**Assigned task**. From the records below, give the number of lines that contain the string "blue", without any other text.

######

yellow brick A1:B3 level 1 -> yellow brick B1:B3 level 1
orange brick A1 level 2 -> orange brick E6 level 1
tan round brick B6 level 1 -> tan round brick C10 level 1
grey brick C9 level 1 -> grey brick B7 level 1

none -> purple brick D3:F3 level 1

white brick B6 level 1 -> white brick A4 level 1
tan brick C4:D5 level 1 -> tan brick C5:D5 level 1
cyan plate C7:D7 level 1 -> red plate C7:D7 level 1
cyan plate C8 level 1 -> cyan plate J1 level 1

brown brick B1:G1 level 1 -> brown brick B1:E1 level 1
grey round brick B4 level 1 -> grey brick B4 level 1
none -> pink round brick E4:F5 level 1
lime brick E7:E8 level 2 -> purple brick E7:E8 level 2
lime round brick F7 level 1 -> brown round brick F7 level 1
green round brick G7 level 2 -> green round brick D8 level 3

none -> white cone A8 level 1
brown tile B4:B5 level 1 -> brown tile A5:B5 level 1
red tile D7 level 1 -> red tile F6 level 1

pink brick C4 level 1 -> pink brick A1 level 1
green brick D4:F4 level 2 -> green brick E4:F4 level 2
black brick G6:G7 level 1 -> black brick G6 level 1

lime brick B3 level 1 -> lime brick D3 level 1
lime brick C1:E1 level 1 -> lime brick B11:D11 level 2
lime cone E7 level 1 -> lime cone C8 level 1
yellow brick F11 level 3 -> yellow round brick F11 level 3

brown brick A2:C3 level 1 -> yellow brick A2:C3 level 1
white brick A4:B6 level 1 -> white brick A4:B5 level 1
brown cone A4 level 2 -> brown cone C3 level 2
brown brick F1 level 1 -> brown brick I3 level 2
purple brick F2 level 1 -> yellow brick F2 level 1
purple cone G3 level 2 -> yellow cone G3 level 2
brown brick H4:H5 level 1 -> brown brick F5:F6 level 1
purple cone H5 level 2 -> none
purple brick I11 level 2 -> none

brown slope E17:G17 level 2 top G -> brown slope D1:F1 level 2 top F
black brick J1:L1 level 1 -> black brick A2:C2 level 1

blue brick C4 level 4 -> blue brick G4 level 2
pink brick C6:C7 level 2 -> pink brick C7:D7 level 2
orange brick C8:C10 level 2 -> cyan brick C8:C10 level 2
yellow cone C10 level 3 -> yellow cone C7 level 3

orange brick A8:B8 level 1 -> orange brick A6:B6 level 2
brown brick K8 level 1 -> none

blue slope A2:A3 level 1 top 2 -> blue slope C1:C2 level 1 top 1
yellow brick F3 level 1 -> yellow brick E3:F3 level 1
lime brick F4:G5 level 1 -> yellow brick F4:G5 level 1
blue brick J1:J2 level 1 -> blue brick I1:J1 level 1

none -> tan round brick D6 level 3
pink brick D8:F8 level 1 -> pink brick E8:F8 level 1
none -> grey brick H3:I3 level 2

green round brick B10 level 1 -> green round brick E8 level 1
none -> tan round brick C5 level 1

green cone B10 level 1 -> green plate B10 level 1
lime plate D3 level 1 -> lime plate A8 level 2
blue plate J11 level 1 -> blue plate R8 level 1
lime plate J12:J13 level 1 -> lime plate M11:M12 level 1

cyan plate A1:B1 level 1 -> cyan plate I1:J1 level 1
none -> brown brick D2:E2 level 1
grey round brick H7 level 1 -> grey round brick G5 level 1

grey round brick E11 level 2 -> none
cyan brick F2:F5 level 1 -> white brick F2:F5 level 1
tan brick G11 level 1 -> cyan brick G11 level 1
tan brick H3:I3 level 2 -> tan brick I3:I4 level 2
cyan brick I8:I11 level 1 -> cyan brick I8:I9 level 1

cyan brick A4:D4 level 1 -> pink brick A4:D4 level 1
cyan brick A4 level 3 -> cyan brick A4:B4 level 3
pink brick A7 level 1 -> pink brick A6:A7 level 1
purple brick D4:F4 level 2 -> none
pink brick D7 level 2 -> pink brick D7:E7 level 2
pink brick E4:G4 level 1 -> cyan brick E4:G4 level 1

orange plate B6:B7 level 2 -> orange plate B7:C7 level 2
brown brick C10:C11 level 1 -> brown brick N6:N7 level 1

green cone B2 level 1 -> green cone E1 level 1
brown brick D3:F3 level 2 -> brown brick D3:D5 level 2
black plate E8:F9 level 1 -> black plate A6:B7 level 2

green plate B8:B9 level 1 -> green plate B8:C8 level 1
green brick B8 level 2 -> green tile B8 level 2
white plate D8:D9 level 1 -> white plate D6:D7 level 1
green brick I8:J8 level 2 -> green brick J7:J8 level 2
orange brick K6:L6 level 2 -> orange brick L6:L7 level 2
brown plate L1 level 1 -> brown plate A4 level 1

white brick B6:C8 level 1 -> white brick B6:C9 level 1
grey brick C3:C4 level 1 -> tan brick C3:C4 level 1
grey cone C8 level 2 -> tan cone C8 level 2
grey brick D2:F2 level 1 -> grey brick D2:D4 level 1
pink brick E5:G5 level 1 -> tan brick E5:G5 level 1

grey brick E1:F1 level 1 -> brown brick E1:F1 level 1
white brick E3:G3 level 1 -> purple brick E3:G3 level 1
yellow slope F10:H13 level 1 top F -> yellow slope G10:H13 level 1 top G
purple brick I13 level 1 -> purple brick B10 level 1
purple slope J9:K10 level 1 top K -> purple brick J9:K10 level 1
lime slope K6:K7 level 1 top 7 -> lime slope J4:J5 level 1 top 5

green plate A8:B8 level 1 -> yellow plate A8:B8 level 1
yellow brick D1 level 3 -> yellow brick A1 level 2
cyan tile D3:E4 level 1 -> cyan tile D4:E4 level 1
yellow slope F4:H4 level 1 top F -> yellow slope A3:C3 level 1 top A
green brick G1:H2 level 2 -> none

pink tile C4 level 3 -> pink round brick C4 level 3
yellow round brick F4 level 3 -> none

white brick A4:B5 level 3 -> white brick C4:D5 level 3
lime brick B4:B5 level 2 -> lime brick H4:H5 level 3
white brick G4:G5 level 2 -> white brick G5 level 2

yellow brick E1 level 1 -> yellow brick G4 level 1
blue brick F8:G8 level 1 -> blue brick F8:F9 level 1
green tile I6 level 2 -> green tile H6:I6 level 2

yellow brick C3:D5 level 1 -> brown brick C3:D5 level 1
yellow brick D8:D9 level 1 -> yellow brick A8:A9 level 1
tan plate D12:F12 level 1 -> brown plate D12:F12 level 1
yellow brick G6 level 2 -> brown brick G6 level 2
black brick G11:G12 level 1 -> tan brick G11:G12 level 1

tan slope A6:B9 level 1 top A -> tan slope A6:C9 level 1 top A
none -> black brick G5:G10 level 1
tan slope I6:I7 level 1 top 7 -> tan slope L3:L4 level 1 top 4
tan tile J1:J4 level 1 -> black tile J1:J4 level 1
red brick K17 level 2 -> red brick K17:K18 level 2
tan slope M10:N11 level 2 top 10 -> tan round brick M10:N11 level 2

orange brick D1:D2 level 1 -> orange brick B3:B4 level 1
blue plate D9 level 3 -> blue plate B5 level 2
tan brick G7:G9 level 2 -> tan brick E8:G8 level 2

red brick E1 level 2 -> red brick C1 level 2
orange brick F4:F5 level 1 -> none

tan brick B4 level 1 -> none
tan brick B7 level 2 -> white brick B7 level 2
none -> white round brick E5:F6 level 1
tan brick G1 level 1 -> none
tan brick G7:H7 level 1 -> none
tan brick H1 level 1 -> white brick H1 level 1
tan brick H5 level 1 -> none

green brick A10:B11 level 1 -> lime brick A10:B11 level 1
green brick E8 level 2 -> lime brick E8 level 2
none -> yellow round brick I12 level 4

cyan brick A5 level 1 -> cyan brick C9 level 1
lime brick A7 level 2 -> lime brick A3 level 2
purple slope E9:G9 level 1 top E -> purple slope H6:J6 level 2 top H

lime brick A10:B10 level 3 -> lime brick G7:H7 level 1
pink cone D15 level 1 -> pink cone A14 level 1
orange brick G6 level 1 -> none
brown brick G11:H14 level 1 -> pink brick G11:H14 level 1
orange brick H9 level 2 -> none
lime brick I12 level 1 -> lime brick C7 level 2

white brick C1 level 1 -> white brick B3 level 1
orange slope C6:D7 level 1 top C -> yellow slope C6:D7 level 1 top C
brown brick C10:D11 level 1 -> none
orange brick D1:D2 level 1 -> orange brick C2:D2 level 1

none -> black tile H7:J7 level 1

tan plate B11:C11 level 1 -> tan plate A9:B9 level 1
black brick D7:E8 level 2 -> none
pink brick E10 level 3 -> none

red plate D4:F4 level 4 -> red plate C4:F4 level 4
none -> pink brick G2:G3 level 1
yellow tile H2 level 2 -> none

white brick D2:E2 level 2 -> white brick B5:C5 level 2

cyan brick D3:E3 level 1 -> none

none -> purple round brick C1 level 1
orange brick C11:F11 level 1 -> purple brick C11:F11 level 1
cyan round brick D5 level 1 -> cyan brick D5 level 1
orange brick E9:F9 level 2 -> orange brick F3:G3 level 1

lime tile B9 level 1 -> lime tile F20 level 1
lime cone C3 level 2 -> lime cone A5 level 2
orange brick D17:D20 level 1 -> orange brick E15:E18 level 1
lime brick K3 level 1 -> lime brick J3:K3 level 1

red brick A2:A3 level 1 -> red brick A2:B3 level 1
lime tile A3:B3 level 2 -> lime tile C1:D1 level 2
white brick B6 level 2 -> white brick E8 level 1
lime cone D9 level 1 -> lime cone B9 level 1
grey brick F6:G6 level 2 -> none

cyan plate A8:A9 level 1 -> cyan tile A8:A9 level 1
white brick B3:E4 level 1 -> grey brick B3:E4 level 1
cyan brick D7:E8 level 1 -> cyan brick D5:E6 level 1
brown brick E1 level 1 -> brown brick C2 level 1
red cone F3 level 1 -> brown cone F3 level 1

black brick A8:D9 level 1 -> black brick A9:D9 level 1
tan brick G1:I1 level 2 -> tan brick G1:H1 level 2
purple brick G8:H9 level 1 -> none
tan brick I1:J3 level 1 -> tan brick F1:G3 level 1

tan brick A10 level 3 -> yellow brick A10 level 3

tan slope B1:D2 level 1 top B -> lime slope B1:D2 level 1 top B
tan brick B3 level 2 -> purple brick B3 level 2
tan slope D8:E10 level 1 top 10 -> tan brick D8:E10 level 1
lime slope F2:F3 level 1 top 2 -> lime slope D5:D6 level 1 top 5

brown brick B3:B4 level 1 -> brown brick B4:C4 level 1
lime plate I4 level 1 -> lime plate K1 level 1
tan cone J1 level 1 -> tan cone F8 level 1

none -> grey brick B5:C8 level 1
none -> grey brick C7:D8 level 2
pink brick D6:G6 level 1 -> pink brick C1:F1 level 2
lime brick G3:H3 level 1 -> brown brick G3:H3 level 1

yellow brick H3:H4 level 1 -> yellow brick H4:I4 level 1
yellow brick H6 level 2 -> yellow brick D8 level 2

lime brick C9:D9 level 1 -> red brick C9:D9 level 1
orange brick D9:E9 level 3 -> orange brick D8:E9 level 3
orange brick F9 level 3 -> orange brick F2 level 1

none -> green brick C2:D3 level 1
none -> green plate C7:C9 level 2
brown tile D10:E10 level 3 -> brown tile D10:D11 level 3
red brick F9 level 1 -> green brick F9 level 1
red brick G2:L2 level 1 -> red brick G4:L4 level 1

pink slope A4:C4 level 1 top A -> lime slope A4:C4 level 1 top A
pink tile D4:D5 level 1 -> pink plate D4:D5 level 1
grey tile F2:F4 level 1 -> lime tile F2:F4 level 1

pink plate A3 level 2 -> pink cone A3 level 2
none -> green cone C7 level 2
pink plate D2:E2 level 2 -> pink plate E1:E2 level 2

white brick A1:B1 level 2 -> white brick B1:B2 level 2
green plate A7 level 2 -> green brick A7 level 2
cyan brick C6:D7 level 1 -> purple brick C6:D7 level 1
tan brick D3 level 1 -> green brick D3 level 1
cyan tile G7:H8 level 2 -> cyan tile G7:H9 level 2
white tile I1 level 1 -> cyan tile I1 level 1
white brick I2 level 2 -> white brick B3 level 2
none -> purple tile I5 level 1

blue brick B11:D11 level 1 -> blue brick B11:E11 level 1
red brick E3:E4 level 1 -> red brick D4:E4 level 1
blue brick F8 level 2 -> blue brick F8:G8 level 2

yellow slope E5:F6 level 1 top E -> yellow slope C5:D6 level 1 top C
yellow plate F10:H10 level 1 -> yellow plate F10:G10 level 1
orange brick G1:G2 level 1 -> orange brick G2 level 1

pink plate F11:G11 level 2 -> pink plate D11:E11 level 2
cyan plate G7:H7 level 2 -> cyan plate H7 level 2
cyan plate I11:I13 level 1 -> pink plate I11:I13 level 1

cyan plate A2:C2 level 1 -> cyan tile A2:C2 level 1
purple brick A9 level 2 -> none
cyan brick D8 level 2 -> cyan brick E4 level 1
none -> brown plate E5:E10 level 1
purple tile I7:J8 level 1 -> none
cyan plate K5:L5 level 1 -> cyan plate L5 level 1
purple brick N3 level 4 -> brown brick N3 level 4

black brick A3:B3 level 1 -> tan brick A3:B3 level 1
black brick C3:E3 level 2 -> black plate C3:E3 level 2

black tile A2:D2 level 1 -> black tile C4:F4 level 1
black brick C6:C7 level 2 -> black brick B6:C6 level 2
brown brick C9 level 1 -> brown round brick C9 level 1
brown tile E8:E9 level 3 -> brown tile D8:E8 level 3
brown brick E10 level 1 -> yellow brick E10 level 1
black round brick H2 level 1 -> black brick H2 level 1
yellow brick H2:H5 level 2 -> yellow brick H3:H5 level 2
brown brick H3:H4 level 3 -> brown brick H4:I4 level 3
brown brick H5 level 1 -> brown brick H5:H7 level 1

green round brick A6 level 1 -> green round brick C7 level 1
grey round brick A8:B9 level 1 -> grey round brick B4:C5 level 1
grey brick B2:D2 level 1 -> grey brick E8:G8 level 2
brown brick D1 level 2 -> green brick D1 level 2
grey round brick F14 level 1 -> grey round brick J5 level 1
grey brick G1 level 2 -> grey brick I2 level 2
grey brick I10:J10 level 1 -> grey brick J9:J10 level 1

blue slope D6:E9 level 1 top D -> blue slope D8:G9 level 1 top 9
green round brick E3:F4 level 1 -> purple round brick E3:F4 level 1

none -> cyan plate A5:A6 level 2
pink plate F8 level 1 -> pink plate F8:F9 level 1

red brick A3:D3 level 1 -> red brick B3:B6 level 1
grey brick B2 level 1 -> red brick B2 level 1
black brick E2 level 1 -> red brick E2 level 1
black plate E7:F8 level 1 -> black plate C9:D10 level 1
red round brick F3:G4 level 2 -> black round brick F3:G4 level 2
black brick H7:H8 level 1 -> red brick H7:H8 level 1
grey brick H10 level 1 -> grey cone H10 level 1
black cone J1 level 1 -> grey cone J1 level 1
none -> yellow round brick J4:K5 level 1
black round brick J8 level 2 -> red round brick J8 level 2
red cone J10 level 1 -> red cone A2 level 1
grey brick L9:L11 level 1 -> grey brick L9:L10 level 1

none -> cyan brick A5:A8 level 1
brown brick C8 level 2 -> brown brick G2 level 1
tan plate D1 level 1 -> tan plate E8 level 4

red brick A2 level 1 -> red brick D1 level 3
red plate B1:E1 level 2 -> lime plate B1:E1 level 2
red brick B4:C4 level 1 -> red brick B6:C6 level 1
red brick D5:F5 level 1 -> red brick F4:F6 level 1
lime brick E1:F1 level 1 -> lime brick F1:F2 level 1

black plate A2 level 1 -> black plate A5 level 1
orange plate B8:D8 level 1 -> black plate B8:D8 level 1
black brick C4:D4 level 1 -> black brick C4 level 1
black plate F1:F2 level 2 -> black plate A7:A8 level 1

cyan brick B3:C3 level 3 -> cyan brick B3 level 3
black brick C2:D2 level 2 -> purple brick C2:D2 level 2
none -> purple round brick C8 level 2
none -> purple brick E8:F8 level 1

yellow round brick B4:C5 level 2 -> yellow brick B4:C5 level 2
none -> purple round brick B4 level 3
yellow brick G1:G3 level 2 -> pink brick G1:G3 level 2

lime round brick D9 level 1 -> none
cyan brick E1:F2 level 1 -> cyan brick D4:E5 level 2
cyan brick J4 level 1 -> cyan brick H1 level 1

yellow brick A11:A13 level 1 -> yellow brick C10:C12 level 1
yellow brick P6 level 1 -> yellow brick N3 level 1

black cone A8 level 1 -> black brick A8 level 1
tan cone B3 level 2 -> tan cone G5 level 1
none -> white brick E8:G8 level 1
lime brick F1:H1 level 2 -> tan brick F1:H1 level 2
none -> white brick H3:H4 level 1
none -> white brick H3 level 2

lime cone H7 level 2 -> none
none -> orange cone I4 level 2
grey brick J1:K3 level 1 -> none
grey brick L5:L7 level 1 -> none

######

**Completed task**. 9